↓

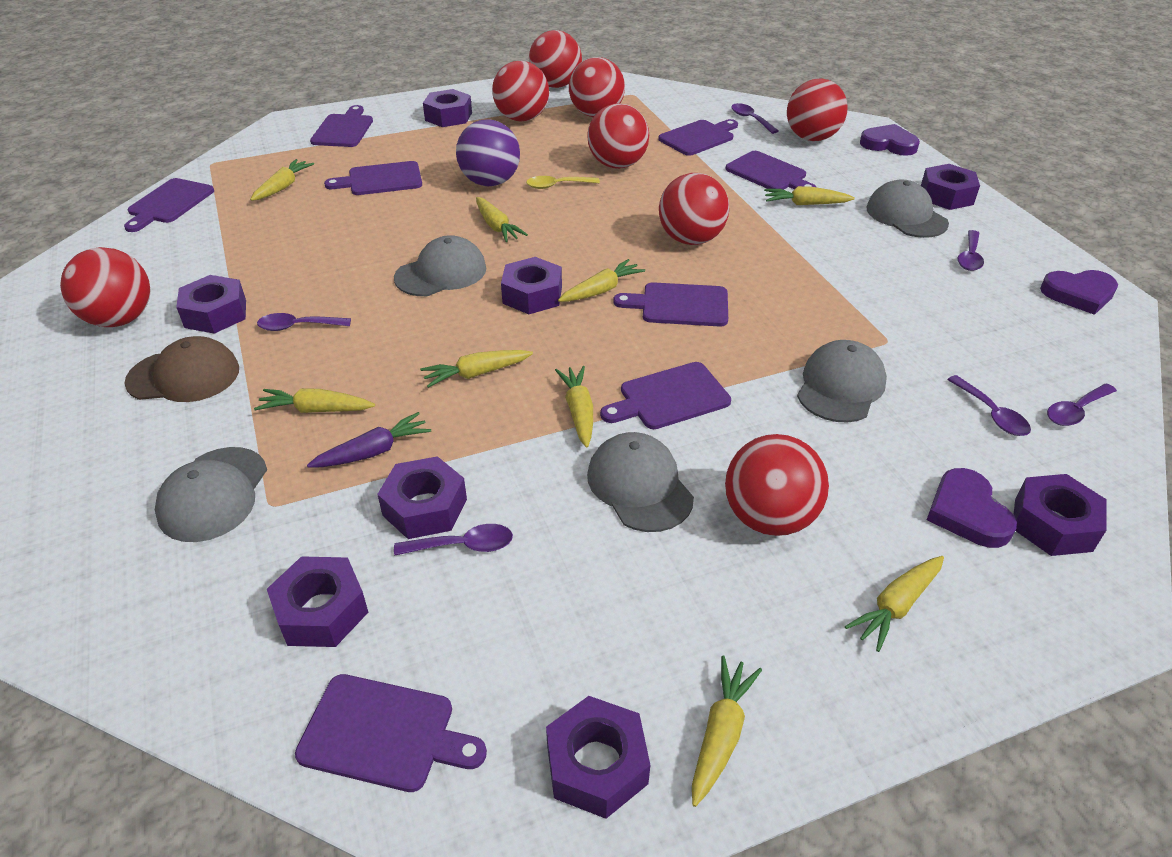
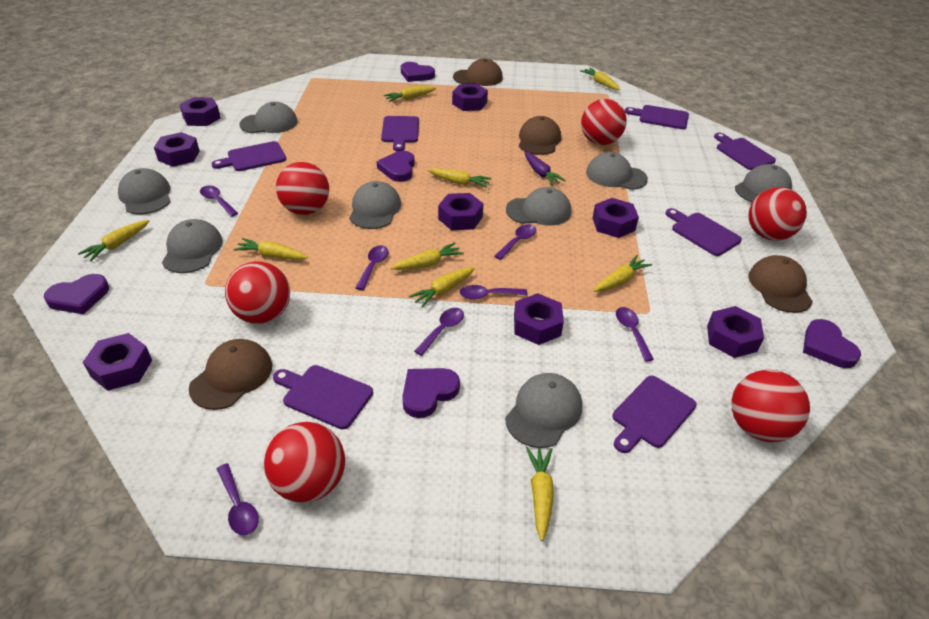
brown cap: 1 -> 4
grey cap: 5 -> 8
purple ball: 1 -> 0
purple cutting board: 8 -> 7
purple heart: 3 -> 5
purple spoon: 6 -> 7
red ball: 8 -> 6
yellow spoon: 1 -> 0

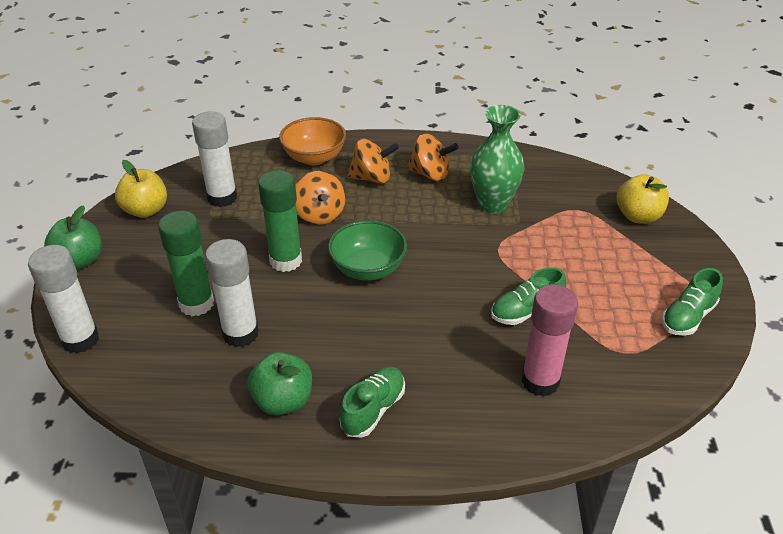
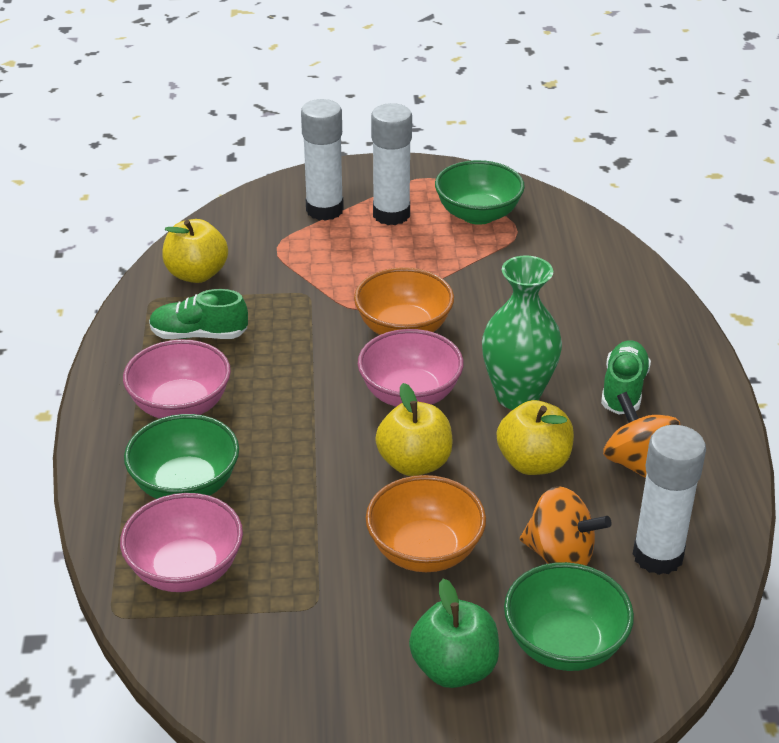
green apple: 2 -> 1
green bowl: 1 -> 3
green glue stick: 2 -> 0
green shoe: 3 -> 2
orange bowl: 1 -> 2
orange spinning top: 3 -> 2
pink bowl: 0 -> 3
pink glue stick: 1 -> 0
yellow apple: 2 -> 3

↑

#### [Your task]
From the line that contains "purple heart: 3 -> 5" to the last line of the data, print each line exactly, both ends included, and omit the pictures.

#### [Output]
purple heart: 3 -> 5
purple spoon: 6 -> 7
red ball: 8 -> 6
yellow spoon: 1 -> 0

green apple: 2 -> 1
green bowl: 1 -> 3
green glue stick: 2 -> 0
green shoe: 3 -> 2
orange bowl: 1 -> 2
orange spinning top: 3 -> 2
pink bowl: 0 -> 3
pink glue stick: 1 -> 0
yellow apple: 2 -> 3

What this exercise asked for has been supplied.